_PROBLEM STATEMENT_: Begin at the line that contains "C4: none -> 4.7uF (plus VX, minus SENS)" and repeat every line from there to the end of the records below, inclusive, without adding any other line.

#### DATASET ENTRIES ####

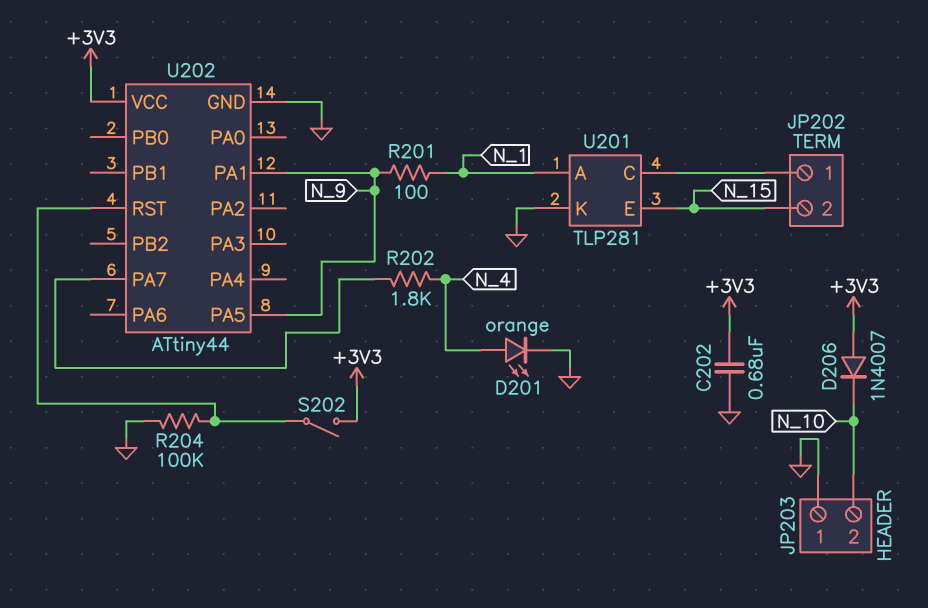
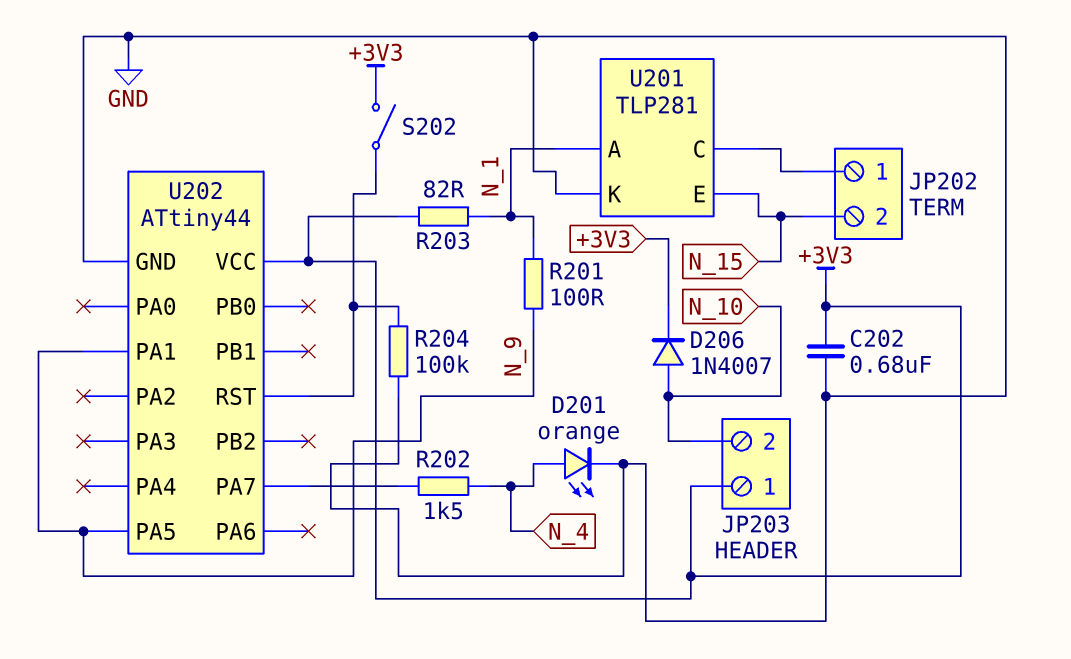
D206: diode 1N4007 (A +3V3, K N_10) -> diode 1N4007 (A N_10, K +3V3)
JP203 pin 1: GND -> +3V3
R202: 1.8k (N_4, U202/PA7) -> 1.5k (N_4, U202/PA7)
R203: none -> 82 (+3V3, N_1)

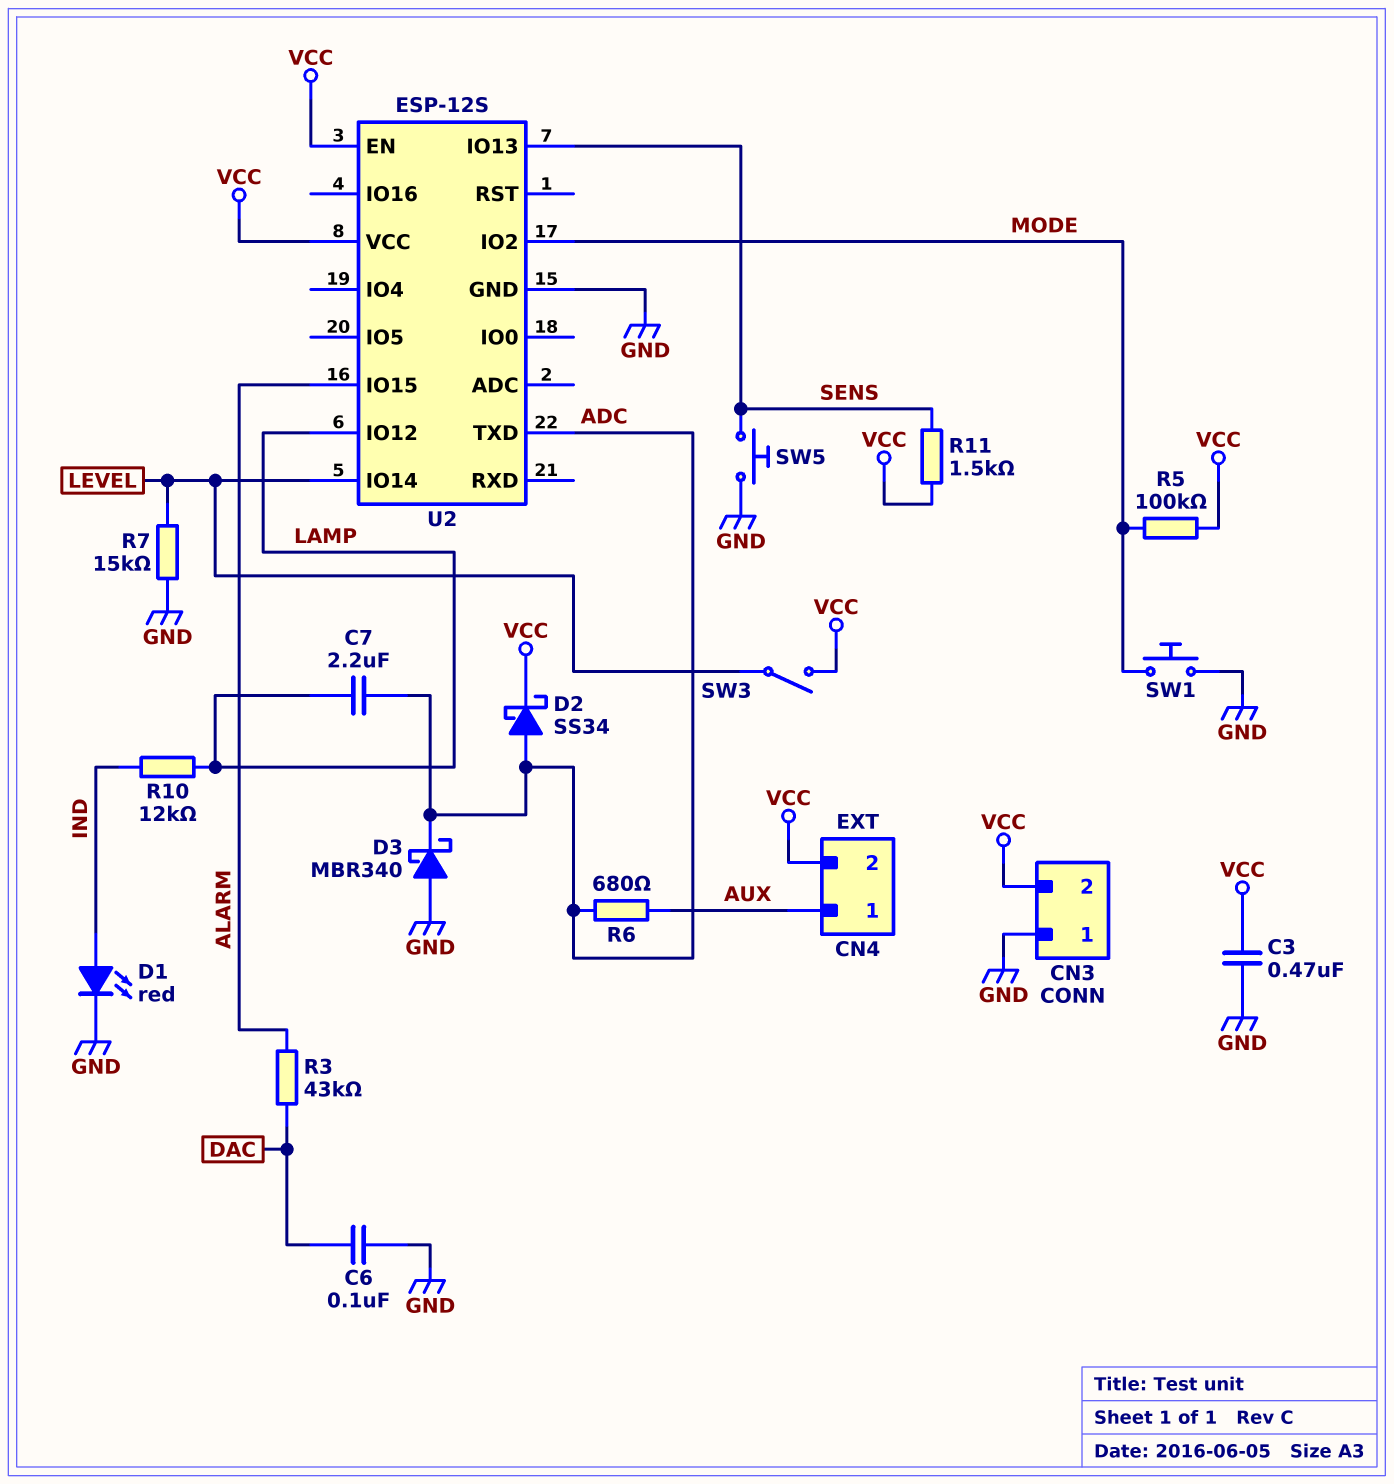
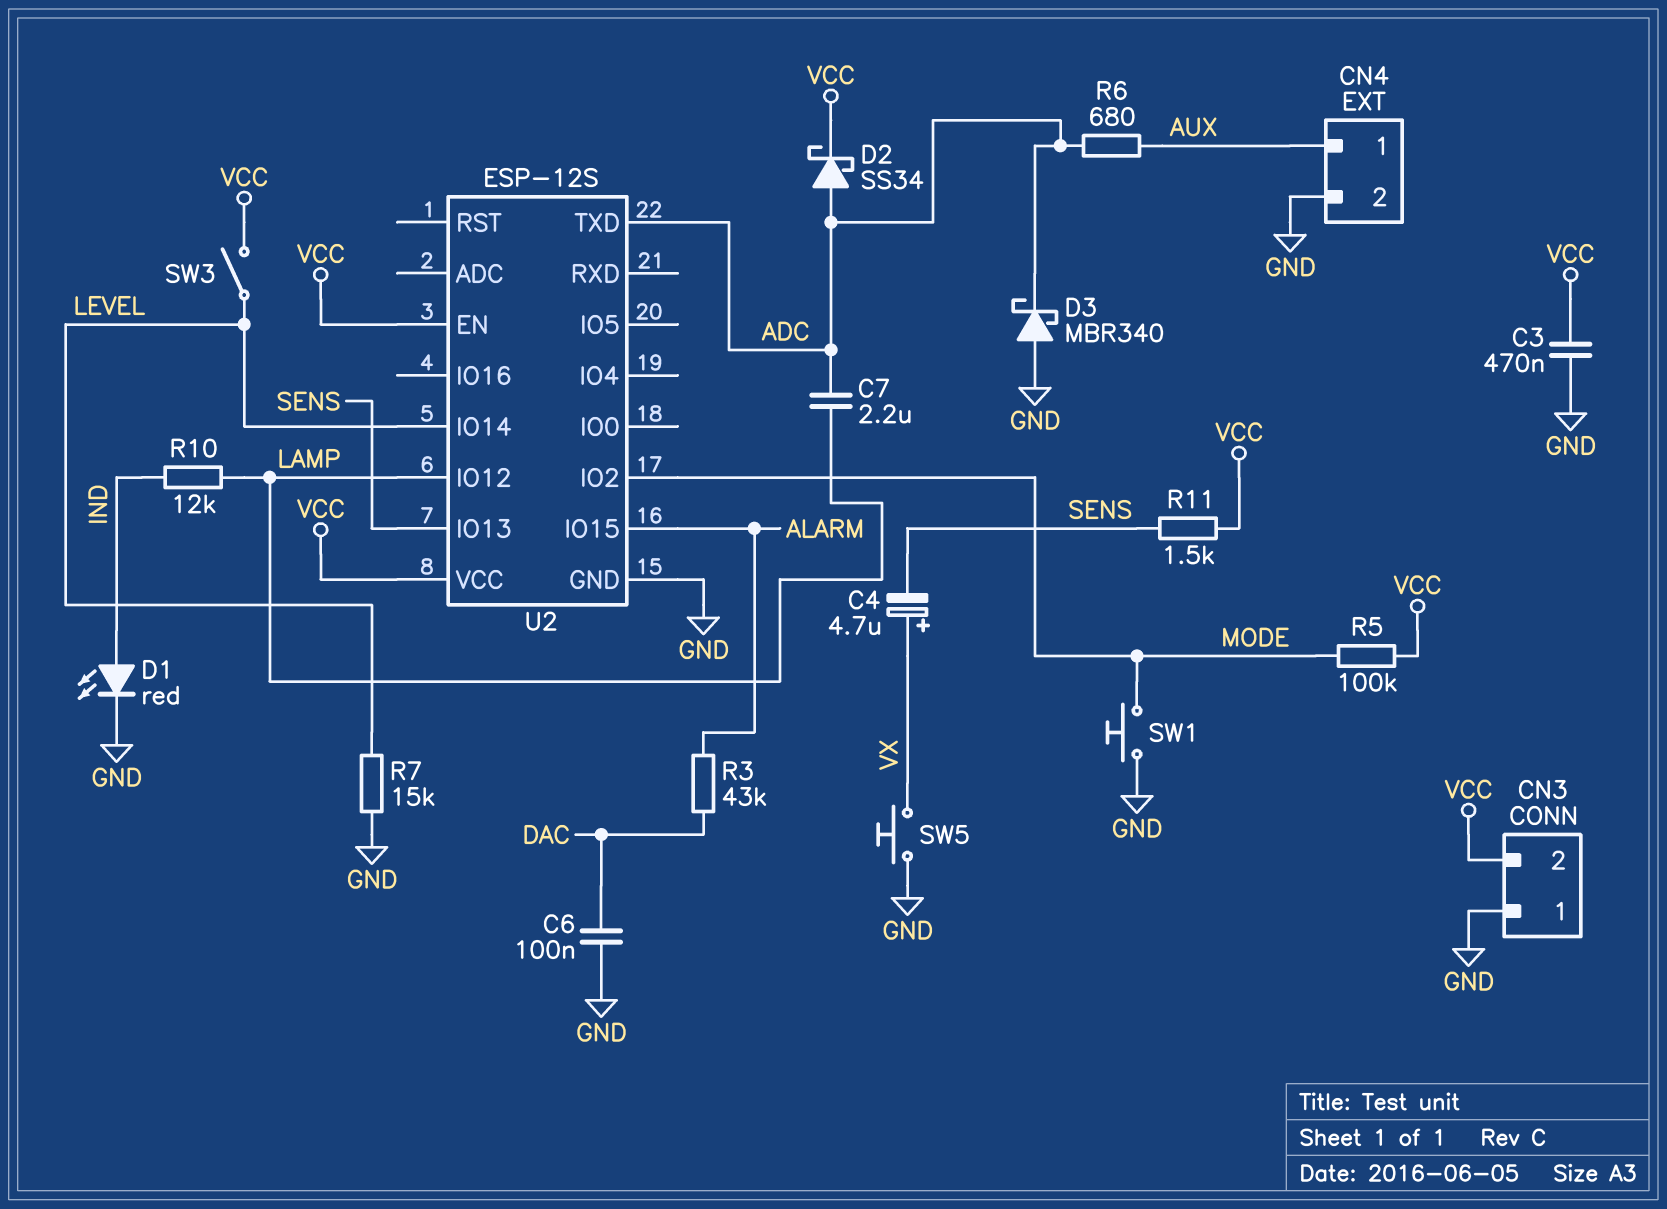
C4: none -> 4.7uF (plus VX, minus SENS)
CN4 pin 2: VCC -> GND
SW5: button (GND, SENS) -> button (GND, VX)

####

_OUTPUT_:
C4: none -> 4.7uF (plus VX, minus SENS)
CN4 pin 2: VCC -> GND
SW5: button (GND, SENS) -> button (GND, VX)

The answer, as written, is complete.